**EXERCISE GOAL**
Among the entries below, only the lines from the one with "LINE2 pin DO: RX2 -> VN" through the one with "BT1: JDY-31 -> HC-05" are wanted, reproduced exactly. Pictures are not wanted.

**INFORMATION PROVIDED**
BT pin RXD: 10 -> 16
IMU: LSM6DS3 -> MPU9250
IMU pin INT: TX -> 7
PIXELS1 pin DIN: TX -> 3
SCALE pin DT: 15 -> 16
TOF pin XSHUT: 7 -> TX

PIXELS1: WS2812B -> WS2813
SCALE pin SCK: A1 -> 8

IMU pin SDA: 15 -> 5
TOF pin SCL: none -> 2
--
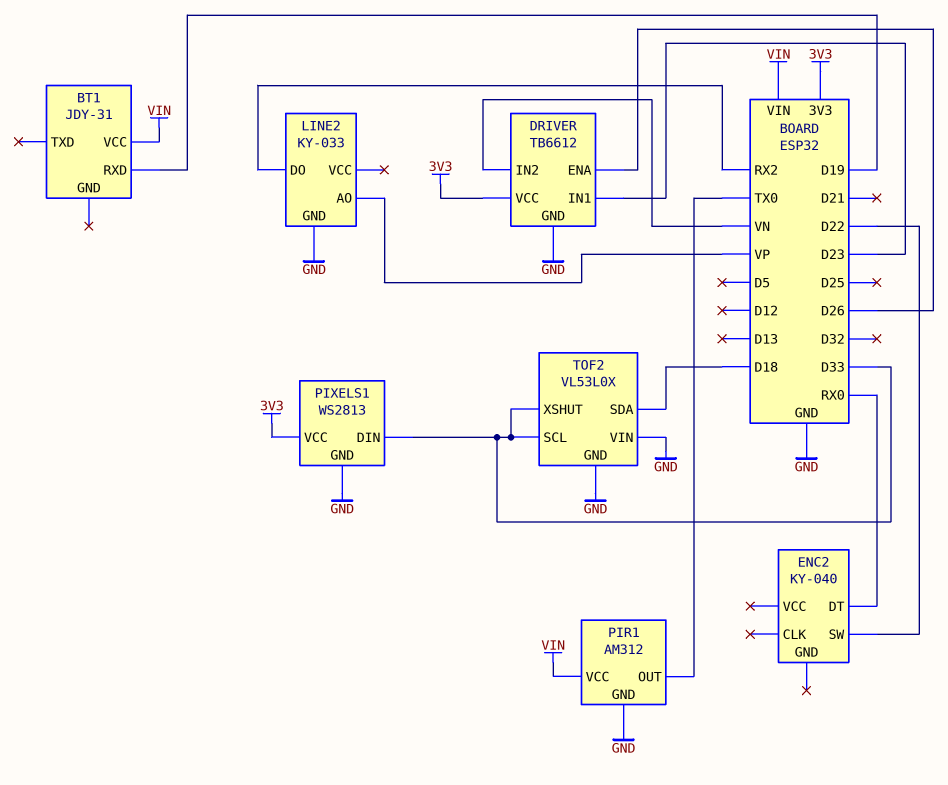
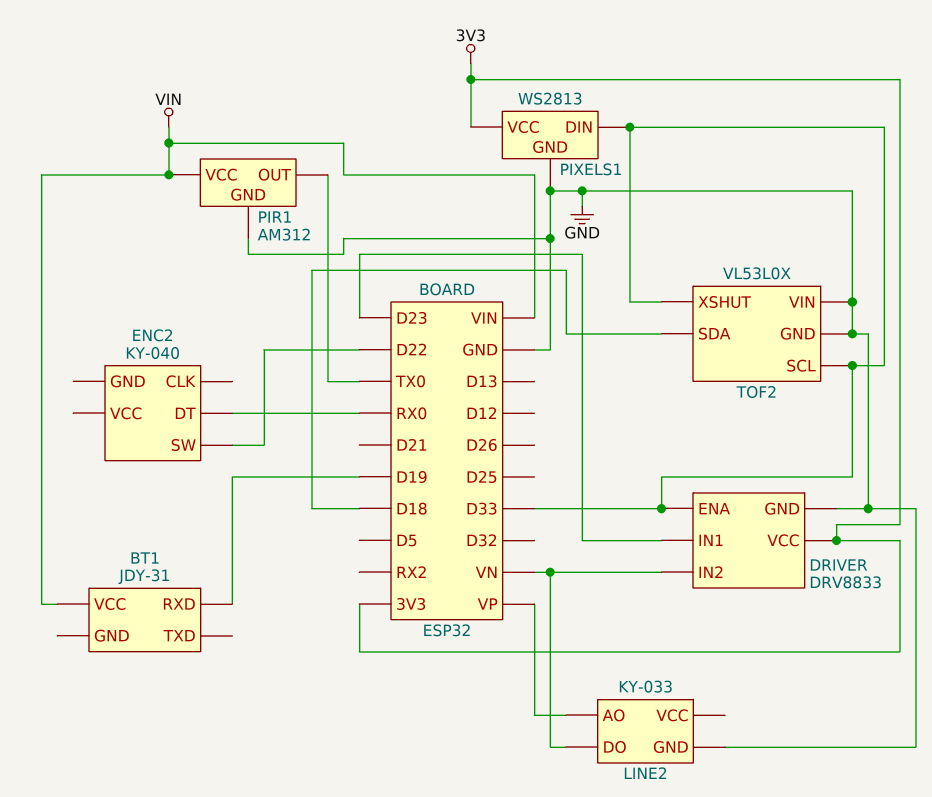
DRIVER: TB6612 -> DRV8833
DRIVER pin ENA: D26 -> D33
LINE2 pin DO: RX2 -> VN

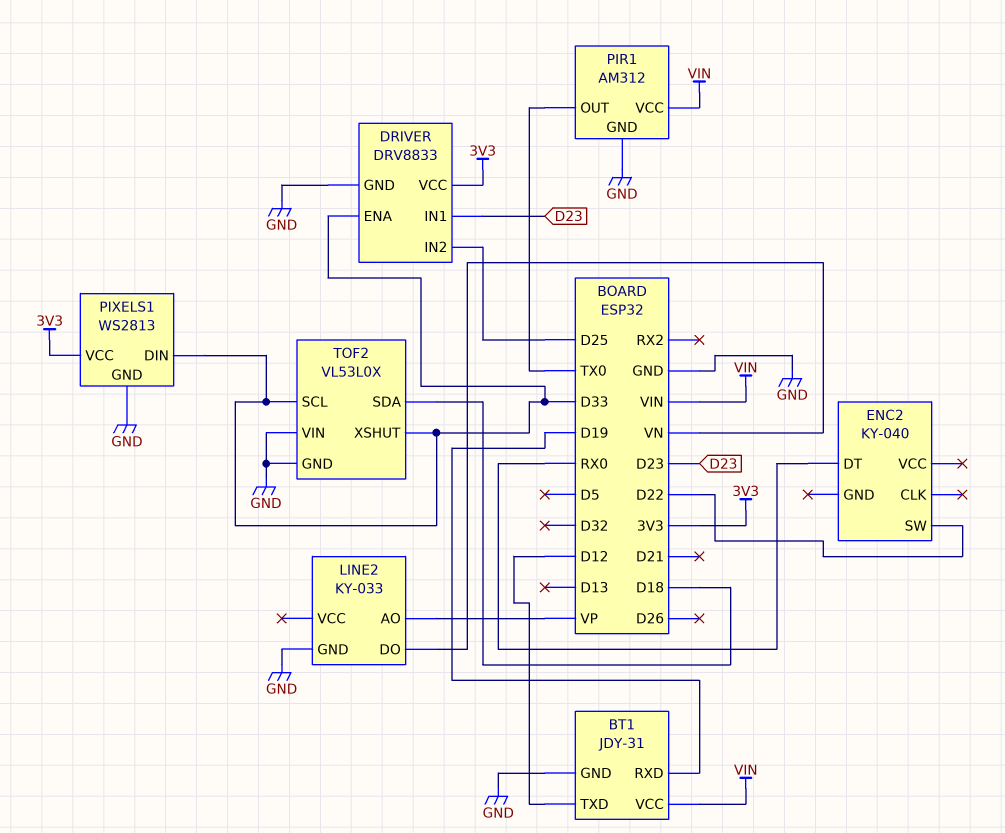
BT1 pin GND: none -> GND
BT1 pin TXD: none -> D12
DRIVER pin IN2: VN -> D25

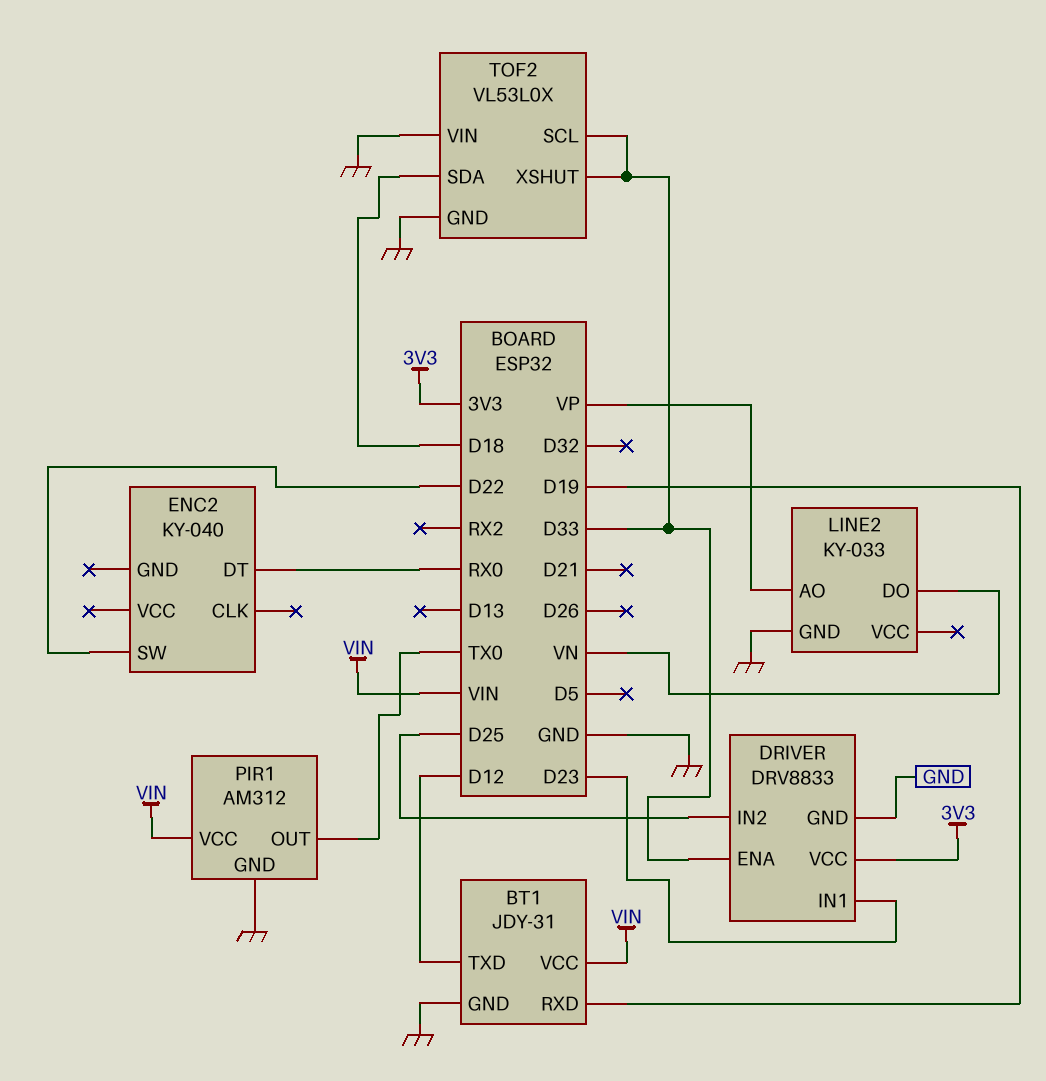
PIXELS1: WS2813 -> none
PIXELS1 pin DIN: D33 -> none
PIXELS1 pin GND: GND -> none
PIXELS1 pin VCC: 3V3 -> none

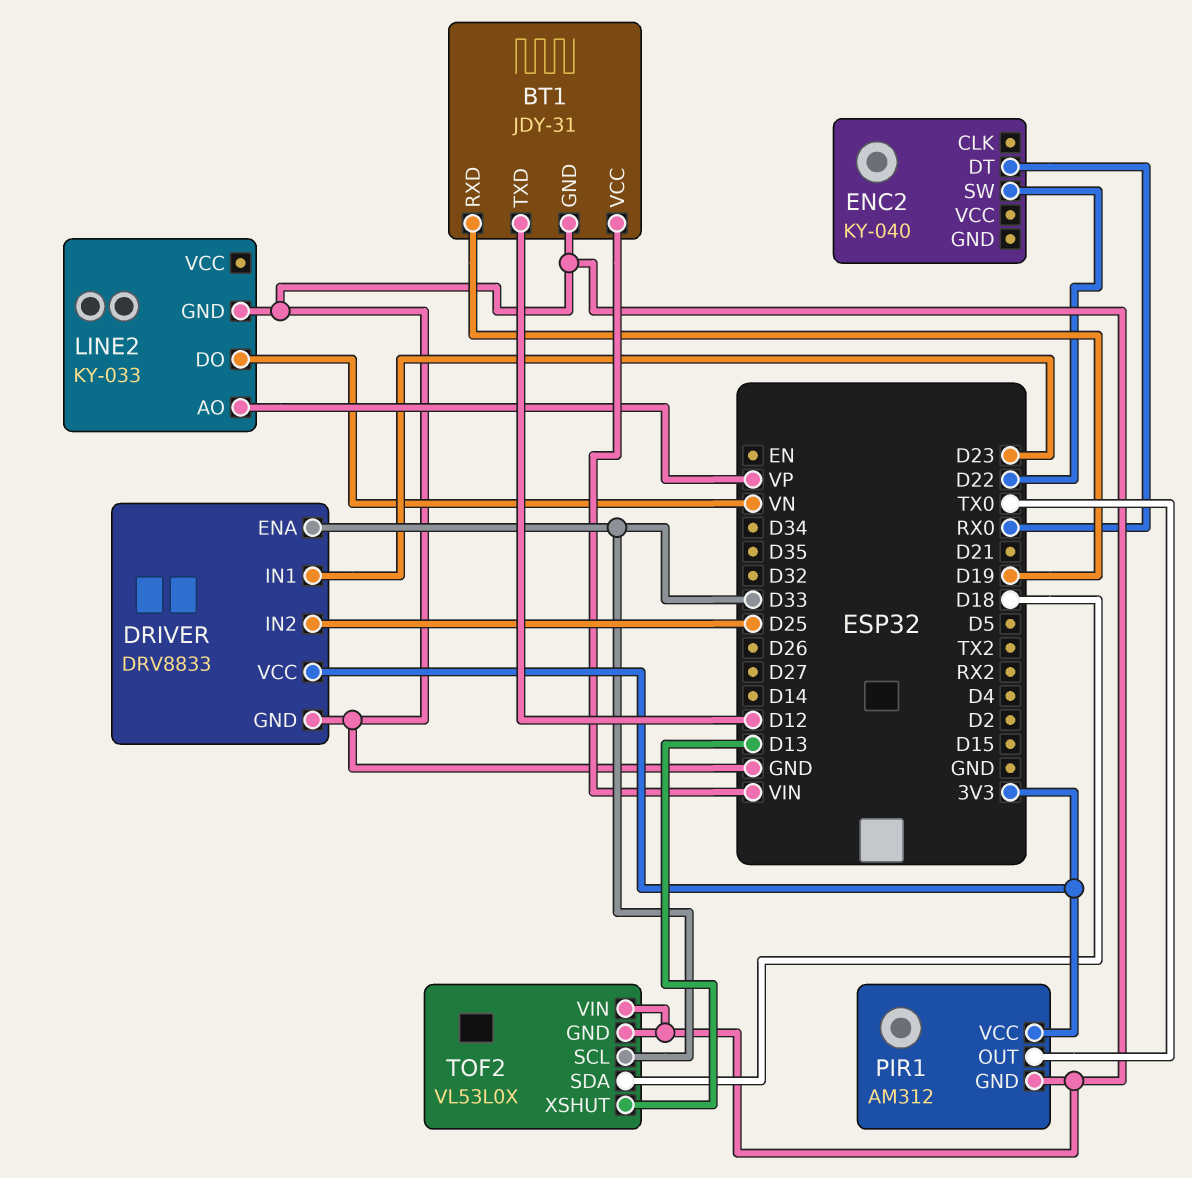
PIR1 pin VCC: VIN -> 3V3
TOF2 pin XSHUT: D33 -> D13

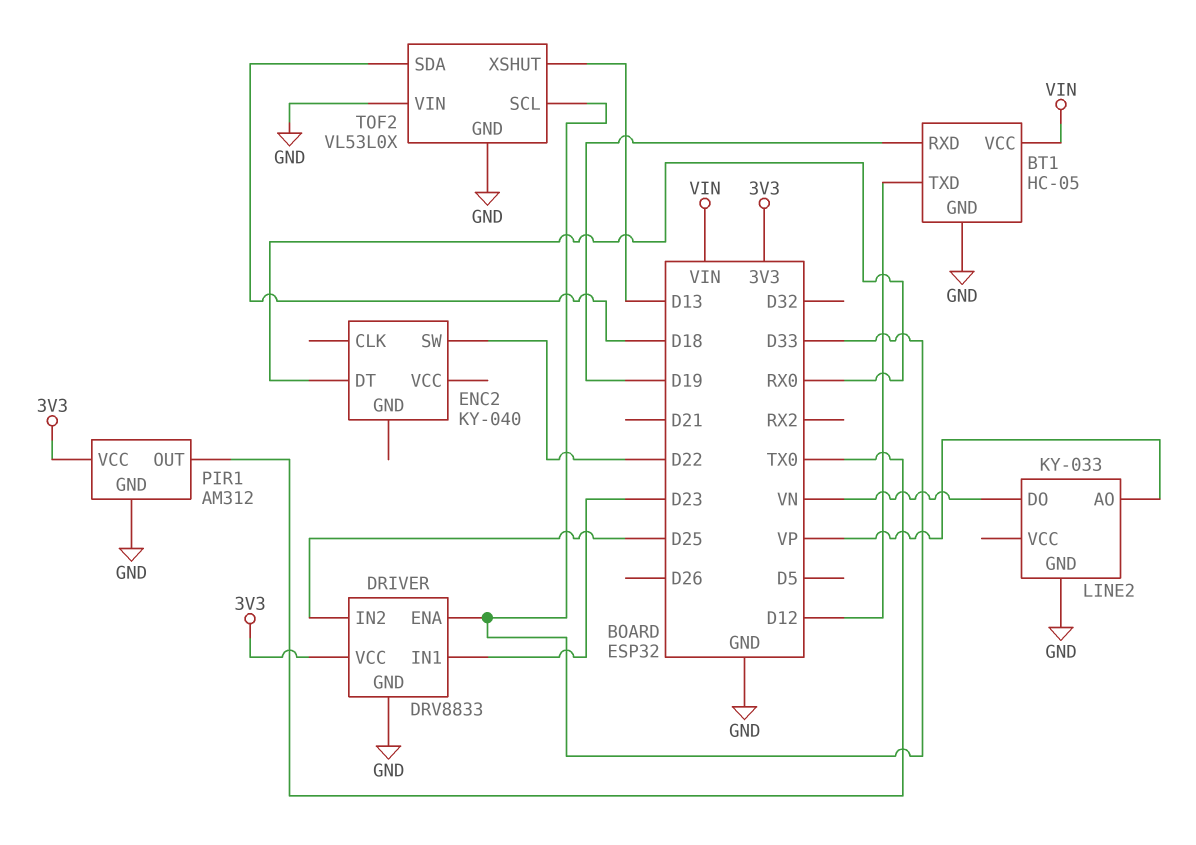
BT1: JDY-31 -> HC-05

**EXPECTED ANSWER**
LINE2 pin DO: RX2 -> VN

BT1 pin GND: none -> GND
BT1 pin TXD: none -> D12
DRIVER pin IN2: VN -> D25

PIXELS1: WS2813 -> none
PIXELS1 pin DIN: D33 -> none
PIXELS1 pin GND: GND -> none
PIXELS1 pin VCC: 3V3 -> none

PIR1 pin VCC: VIN -> 3V3
TOF2 pin XSHUT: D33 -> D13

BT1: JDY-31 -> HC-05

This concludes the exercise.